## Work item
Reproduce the data exactly. Omit no record.

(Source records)

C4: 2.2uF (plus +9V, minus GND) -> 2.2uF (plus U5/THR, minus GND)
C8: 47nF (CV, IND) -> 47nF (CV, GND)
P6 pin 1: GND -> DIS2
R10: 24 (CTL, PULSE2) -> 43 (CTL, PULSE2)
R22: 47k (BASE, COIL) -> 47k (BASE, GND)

## Written answer
C4: 2.2uF (plus +9V, minus GND) -> 2.2uF (plus U5/THR, minus GND)
C8: 47nF (CV, IND) -> 47nF (CV, GND)
P6 pin 1: GND -> DIS2
R10: 24 (CTL, PULSE2) -> 43 (CTL, PULSE2)
R22: 47k (BASE, COIL) -> 47k (BASE, GND)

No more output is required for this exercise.